■ ABOUT THIS EXERCISE
Reproduce the data exactly and drop any pictures it holds.

■ RECORDS FOR THIS EXERCISE
▬▬▬▬▬▬▬▬▬▬

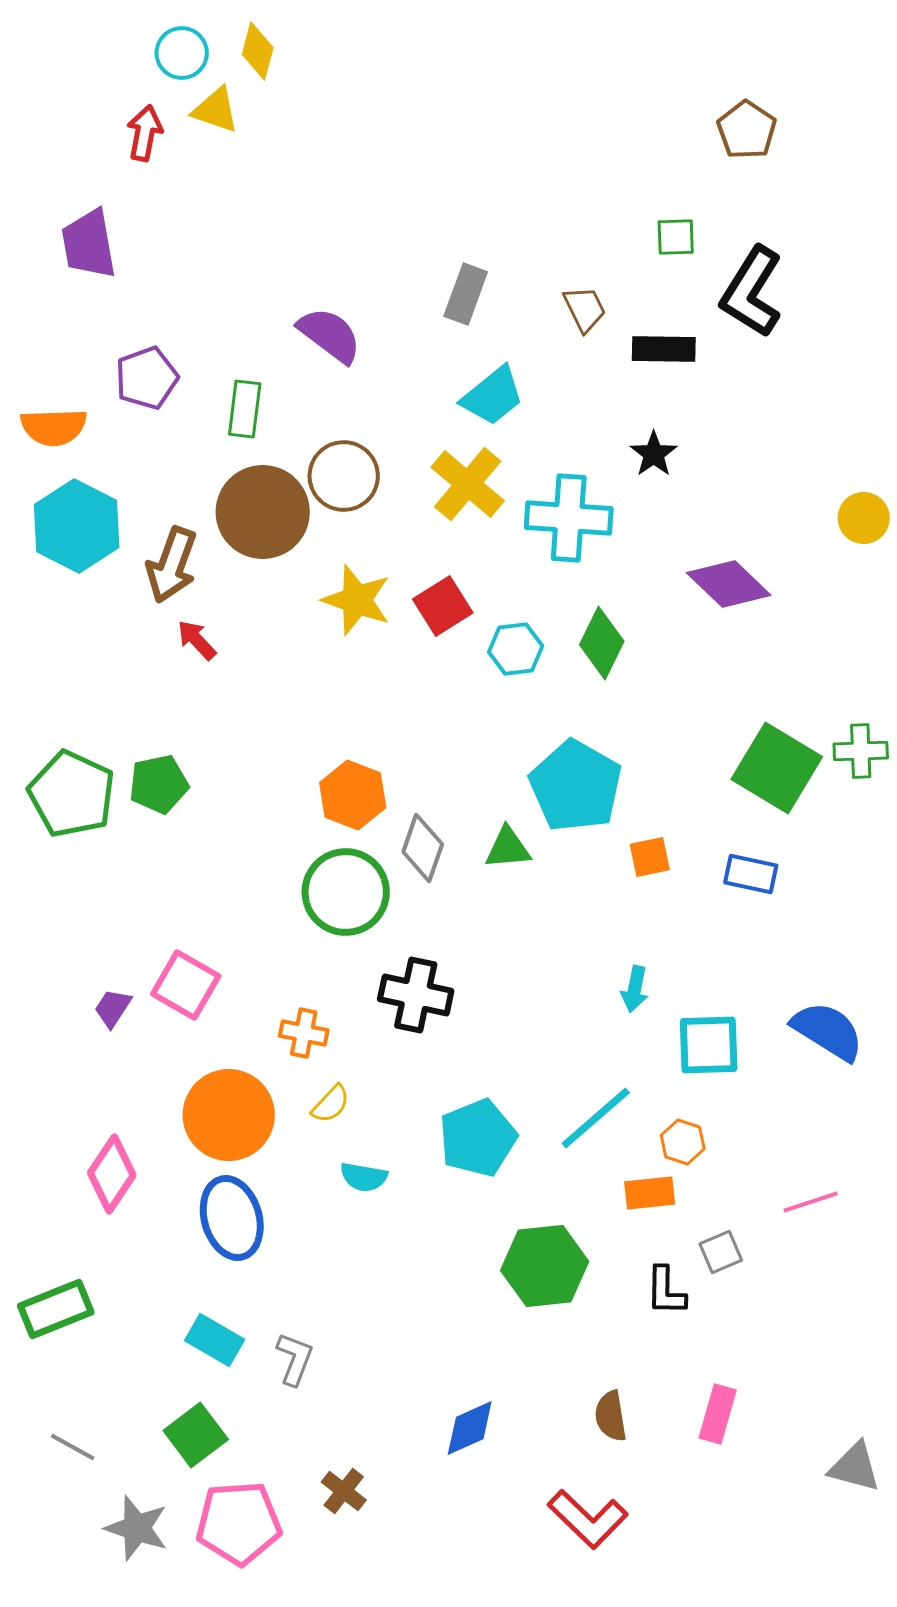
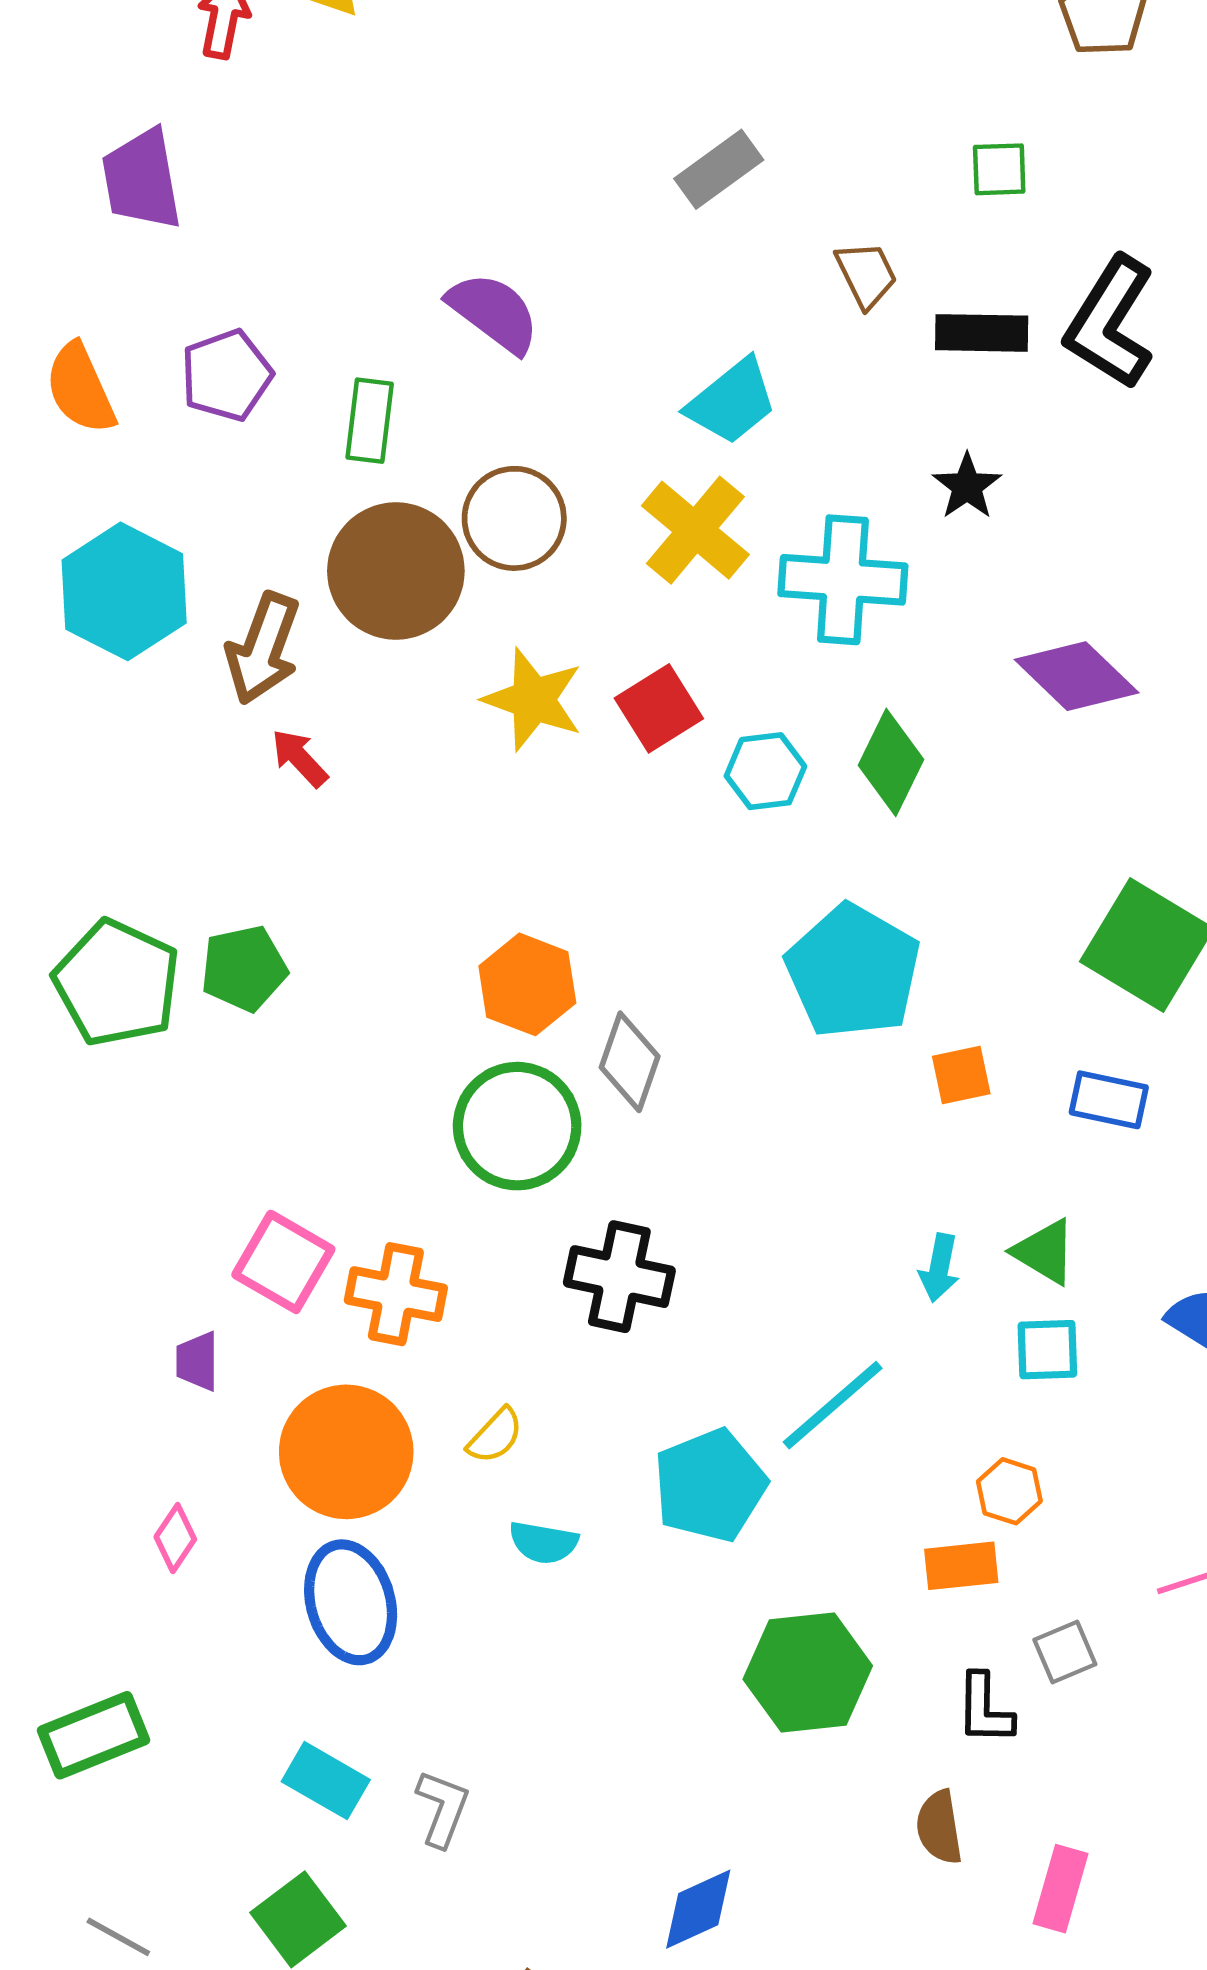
black L-shape: (752, 292) -> (1110, 323), moved
gray rectangle: (466, 294) -> (719, 169), moved, turned 34
orange semicircle: (54, 427) -> (80, 388), moved, turned 68
green triangle: (508, 848) -> (1044, 1252), moved, turned 36
purple trapezoid: (113, 1008) -> (197, 1361), moved, turned -33
orange cross: (304, 1033) -> (396, 1294), moved, size x1.4
cyan square: (709, 1045) -> (1047, 1350), size x0.7
cyan line: (596, 1118) -> (833, 1405), moved
pink diamond: (112, 1174) -> (175, 1538), size x0.6
brown semicircle: (611, 1416) -> (939, 1827), moved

▬▬▬▬▬▬▬▬▬▬

■ RESULT FOR THIS TASK
black L-shape: (752, 292) -> (1110, 323), moved
gray rectangle: (466, 294) -> (719, 169), moved, turned 34
orange semicircle: (54, 427) -> (80, 388), moved, turned 68
green triangle: (508, 848) -> (1044, 1252), moved, turned 36
purple trapezoid: (113, 1008) -> (197, 1361), moved, turned -33
orange cross: (304, 1033) -> (396, 1294), moved, size x1.4
cyan square: (709, 1045) -> (1047, 1350), size x0.7
cyan line: (596, 1118) -> (833, 1405), moved
pink diamond: (112, 1174) -> (175, 1538), size x0.6
brown semicircle: (611, 1416) -> (939, 1827), moved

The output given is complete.